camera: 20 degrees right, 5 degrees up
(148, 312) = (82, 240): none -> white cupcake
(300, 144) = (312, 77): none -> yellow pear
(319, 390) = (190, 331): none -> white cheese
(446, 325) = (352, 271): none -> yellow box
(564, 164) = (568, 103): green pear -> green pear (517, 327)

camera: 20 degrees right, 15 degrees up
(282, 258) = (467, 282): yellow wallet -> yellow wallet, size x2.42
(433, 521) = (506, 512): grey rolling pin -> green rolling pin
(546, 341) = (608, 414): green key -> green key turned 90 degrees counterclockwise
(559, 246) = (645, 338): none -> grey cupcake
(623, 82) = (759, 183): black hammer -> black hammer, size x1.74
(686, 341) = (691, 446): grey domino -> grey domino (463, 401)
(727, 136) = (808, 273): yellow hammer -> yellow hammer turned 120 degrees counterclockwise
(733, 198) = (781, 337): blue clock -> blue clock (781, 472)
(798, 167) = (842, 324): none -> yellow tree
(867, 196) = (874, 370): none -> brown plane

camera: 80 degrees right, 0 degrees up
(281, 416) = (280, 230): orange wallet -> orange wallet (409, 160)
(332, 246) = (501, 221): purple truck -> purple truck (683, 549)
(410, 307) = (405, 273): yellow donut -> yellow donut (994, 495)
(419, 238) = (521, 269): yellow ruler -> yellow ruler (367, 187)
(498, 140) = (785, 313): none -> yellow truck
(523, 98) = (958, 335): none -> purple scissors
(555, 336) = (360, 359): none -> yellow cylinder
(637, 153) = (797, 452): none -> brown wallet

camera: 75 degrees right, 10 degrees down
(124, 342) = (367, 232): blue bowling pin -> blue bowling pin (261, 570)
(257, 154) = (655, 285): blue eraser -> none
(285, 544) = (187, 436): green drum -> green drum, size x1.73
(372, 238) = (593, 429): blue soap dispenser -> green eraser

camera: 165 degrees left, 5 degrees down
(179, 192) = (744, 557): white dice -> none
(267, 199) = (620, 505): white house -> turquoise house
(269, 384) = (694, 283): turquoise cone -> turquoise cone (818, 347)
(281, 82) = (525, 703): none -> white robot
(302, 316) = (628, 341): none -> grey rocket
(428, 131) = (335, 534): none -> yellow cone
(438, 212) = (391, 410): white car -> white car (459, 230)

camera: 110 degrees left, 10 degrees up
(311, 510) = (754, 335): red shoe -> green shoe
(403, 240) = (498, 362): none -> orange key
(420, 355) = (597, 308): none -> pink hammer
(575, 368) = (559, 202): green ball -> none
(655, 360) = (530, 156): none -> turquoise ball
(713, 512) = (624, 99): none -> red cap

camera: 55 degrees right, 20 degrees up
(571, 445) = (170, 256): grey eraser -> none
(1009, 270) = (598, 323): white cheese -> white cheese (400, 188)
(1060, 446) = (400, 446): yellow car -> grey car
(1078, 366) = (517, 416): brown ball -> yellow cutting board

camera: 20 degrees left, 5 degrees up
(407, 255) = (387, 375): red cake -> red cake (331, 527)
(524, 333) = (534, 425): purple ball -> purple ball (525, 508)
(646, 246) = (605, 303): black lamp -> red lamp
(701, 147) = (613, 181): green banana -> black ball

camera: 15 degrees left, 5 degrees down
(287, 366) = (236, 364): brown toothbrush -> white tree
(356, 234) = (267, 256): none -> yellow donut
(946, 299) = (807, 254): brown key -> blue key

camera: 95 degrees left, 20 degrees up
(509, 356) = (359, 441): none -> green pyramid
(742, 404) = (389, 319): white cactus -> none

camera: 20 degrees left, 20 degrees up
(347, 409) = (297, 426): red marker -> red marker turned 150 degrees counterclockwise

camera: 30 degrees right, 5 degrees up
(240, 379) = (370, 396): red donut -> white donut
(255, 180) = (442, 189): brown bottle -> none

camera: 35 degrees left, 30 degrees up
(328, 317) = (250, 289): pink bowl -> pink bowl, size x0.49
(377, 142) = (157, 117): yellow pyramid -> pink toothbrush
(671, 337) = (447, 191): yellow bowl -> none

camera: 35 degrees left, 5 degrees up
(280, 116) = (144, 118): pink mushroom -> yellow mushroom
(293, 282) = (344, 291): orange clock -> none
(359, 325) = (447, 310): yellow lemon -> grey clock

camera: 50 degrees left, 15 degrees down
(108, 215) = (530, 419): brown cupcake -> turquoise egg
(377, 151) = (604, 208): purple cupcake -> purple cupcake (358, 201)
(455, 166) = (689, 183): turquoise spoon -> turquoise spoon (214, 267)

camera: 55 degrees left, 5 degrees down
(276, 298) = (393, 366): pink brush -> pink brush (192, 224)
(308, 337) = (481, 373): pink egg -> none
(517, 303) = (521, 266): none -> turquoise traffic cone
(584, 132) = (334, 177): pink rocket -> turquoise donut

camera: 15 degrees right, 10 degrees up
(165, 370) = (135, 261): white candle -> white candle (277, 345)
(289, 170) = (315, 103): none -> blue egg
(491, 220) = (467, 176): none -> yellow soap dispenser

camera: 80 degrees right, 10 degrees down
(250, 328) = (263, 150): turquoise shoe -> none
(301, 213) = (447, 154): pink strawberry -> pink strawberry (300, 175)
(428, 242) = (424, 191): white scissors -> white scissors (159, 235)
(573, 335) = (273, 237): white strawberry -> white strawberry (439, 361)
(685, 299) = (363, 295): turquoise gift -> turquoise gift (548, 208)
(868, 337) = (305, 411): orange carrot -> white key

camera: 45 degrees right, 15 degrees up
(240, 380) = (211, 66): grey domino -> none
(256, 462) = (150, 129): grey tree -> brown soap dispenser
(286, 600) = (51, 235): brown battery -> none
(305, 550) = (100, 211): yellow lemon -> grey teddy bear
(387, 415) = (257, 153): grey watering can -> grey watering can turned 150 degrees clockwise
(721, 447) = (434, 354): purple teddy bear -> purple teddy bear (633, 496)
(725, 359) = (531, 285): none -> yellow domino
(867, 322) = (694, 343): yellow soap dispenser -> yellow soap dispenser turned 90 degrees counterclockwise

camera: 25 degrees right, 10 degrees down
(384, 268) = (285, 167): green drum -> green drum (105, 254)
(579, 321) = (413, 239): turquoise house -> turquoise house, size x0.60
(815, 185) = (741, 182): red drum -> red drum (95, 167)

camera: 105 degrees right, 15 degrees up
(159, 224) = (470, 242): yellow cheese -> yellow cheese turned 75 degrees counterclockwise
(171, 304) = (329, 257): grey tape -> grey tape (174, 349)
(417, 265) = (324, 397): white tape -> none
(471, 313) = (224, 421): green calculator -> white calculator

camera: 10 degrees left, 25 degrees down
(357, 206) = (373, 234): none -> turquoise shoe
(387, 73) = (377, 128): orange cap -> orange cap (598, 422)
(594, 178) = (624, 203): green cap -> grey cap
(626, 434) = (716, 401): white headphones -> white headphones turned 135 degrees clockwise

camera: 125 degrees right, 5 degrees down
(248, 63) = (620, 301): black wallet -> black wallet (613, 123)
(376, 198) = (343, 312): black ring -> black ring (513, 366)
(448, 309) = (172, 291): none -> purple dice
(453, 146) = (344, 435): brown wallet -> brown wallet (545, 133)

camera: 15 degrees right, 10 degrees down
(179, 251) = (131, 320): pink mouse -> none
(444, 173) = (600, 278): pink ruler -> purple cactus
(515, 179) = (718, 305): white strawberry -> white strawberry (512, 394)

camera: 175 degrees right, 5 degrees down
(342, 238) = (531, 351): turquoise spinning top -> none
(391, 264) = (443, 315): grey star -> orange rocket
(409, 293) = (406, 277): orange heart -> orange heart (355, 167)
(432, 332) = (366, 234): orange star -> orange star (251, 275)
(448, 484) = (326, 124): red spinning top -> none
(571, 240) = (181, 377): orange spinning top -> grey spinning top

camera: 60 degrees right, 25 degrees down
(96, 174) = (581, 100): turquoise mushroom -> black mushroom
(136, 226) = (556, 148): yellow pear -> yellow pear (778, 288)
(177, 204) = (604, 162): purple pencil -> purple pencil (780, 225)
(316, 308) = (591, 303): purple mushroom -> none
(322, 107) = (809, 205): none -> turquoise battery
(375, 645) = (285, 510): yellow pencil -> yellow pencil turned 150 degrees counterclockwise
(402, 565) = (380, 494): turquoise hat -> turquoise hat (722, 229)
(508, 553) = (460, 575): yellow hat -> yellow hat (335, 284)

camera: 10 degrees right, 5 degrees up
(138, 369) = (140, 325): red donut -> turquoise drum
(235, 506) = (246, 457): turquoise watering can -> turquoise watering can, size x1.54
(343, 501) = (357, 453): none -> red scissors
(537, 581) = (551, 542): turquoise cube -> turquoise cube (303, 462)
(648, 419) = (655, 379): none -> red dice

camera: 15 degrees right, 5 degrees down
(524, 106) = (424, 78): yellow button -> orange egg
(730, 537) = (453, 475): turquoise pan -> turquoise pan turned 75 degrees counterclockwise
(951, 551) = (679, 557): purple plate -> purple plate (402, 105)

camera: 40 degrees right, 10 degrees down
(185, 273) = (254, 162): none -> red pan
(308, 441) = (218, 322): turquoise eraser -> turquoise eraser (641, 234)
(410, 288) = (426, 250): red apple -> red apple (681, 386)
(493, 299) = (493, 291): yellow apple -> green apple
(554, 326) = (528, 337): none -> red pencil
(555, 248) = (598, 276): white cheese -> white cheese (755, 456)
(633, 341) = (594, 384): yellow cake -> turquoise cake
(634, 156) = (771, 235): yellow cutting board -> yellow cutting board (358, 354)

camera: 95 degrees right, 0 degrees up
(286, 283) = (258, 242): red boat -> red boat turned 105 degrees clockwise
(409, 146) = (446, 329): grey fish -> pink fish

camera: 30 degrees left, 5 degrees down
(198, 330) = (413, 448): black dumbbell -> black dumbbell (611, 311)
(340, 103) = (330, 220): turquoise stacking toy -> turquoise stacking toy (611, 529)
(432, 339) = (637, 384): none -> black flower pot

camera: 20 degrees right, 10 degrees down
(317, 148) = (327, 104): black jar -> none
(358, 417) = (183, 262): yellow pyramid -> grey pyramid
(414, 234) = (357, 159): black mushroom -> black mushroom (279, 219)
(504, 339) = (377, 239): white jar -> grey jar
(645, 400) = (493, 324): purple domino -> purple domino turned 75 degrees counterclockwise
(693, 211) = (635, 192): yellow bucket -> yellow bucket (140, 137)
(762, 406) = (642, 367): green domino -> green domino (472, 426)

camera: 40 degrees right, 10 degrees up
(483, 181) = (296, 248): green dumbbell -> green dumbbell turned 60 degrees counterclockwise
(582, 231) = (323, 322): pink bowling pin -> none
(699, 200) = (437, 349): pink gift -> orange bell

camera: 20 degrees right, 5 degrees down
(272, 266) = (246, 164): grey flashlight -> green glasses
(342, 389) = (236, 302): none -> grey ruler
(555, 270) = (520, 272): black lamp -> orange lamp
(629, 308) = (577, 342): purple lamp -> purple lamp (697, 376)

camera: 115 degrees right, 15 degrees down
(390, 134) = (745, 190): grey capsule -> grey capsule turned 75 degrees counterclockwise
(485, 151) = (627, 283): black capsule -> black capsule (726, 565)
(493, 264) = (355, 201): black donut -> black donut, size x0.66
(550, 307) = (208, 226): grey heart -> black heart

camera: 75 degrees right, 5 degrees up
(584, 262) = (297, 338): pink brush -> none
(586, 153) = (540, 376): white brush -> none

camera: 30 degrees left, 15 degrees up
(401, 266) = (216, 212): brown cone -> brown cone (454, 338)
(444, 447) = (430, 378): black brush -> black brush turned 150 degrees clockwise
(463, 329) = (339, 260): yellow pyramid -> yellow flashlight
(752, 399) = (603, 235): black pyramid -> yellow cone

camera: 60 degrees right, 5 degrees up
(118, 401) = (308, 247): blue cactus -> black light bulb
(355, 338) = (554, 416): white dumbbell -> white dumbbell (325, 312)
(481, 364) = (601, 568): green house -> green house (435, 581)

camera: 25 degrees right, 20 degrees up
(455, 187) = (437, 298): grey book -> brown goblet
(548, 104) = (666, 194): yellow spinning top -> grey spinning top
++++
**Task directions**
Using the entries above, return each line in which the word "strawberry" occurs.

**Answer for the task**
(301, 213) = (447, 154): pink strawberry -> pink strawberry (300, 175)
(573, 335) = (273, 237): white strawberry -> white strawberry (439, 361)
(515, 179) = (718, 305): white strawberry -> white strawberry (512, 394)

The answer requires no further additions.